◆ Problem details
Going through the data below, please show each line containing the string "donut".

Dataset entries
=== Section Start ===

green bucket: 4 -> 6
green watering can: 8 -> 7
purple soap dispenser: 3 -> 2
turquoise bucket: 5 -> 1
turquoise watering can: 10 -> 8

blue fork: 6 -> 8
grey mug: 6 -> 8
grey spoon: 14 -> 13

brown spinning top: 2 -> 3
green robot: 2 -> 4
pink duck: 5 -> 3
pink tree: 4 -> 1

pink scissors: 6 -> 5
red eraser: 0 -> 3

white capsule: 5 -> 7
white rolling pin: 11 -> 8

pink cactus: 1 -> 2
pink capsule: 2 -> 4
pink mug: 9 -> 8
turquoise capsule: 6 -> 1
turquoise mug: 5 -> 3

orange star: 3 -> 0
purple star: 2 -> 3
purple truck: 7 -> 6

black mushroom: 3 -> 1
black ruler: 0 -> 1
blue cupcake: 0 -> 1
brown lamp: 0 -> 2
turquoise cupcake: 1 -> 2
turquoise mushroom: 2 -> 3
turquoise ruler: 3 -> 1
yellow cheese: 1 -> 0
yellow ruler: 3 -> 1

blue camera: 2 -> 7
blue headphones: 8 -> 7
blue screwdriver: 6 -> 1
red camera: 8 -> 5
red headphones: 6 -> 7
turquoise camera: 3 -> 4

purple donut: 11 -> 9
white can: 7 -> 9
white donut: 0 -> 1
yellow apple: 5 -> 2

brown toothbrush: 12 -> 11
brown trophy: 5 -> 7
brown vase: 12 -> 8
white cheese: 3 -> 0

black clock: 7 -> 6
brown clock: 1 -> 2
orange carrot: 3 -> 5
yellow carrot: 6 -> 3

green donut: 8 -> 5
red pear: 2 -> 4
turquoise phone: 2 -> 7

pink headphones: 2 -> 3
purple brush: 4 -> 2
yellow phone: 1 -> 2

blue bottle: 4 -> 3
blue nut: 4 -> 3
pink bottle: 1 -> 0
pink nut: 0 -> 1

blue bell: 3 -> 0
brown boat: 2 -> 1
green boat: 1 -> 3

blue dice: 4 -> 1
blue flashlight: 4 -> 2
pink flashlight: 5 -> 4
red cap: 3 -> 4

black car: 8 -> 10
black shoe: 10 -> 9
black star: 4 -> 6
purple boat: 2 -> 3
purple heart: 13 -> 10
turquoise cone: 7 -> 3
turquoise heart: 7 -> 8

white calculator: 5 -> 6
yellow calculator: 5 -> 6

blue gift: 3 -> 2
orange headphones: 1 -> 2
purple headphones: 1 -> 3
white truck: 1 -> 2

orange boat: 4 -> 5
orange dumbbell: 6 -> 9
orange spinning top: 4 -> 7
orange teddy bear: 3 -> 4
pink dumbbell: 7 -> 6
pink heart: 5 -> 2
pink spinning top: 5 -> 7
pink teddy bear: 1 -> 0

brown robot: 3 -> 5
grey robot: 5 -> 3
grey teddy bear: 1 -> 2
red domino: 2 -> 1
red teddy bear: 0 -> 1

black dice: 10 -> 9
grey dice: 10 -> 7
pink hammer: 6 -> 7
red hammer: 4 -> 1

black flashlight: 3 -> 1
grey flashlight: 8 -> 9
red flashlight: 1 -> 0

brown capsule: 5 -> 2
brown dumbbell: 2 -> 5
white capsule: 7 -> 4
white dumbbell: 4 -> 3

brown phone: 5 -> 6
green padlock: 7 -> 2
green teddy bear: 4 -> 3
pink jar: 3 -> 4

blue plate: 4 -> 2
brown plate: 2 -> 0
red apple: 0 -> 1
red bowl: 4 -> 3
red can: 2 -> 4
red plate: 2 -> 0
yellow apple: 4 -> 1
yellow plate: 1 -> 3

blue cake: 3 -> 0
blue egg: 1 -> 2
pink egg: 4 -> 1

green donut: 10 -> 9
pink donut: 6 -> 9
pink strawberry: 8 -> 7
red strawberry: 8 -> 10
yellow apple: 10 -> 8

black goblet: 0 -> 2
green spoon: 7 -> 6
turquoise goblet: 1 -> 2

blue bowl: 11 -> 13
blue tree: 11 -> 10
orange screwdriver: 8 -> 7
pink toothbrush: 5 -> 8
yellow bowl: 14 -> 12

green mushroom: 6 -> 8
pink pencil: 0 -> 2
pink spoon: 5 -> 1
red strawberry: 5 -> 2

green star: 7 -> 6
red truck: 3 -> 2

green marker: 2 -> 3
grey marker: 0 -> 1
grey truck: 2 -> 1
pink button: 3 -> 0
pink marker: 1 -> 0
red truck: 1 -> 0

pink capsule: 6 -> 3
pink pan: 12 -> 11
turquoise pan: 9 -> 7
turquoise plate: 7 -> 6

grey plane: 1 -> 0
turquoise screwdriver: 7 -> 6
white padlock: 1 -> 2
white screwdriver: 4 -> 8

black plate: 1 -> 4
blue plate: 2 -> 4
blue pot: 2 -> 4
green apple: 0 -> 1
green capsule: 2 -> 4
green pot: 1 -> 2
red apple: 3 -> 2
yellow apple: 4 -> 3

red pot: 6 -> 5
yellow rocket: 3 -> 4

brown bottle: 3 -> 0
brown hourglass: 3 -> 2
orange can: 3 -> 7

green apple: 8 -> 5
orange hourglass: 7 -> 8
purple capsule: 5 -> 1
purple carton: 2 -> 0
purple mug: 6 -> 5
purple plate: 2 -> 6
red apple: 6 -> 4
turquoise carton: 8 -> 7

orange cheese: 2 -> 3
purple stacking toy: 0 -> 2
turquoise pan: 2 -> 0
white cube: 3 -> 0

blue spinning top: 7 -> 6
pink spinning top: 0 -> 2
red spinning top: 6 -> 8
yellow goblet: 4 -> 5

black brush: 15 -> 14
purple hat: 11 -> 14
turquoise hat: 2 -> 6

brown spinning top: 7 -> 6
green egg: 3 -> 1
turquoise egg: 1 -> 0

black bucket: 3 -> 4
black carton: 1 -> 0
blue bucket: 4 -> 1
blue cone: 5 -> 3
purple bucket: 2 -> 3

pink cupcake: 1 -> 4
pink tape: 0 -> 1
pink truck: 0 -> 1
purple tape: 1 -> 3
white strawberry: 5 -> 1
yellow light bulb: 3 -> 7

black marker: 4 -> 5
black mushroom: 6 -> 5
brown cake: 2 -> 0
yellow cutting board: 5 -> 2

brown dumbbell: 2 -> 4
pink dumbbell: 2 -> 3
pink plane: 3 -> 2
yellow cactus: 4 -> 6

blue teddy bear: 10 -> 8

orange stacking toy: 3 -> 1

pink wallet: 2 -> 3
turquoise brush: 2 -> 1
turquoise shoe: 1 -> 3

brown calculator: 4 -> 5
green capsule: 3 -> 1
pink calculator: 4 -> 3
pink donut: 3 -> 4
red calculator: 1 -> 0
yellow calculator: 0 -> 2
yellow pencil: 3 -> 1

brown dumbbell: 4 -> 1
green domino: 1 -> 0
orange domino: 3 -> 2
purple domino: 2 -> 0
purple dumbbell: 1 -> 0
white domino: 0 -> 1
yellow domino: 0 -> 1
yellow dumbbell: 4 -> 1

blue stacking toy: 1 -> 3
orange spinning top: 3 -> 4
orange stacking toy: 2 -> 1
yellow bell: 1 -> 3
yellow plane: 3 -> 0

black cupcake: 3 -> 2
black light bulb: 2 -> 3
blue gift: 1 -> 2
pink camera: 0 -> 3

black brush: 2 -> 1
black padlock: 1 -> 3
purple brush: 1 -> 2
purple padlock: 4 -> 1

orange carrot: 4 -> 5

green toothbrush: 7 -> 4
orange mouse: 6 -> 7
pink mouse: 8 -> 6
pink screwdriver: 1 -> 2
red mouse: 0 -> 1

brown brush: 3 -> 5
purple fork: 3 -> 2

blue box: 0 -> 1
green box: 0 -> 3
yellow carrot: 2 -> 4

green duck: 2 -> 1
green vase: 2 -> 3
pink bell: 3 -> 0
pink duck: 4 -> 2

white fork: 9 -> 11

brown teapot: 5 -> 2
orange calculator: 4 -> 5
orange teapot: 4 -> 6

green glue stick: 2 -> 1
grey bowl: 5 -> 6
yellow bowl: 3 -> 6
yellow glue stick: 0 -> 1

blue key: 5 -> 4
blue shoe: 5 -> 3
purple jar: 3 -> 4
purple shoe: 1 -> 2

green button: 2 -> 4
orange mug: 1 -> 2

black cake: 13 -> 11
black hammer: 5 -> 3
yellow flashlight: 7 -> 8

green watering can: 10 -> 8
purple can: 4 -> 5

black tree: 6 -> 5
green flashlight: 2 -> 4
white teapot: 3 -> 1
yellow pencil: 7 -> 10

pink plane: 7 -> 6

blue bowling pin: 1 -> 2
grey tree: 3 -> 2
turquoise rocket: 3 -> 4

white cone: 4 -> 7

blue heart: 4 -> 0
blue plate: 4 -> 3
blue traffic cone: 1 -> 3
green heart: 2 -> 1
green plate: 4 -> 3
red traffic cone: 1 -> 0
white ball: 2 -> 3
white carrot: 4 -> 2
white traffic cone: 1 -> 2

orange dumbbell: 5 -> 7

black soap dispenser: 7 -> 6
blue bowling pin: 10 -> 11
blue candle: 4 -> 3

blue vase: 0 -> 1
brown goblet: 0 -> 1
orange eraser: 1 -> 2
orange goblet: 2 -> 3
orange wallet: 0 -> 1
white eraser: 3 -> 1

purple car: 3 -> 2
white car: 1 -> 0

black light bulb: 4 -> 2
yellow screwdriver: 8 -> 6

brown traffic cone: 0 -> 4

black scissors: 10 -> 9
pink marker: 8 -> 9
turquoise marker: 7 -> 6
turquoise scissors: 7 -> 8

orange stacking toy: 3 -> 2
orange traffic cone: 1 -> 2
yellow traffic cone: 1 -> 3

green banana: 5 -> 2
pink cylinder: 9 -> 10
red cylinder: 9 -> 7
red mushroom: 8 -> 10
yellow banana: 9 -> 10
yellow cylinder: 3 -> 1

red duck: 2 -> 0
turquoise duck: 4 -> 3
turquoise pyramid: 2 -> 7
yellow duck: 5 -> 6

=== Section End ===

◆ Answer to the problem
purple donut: 11 -> 9
white donut: 0 -> 1
green donut: 8 -> 5
green donut: 10 -> 9
pink donut: 6 -> 9
pink donut: 3 -> 4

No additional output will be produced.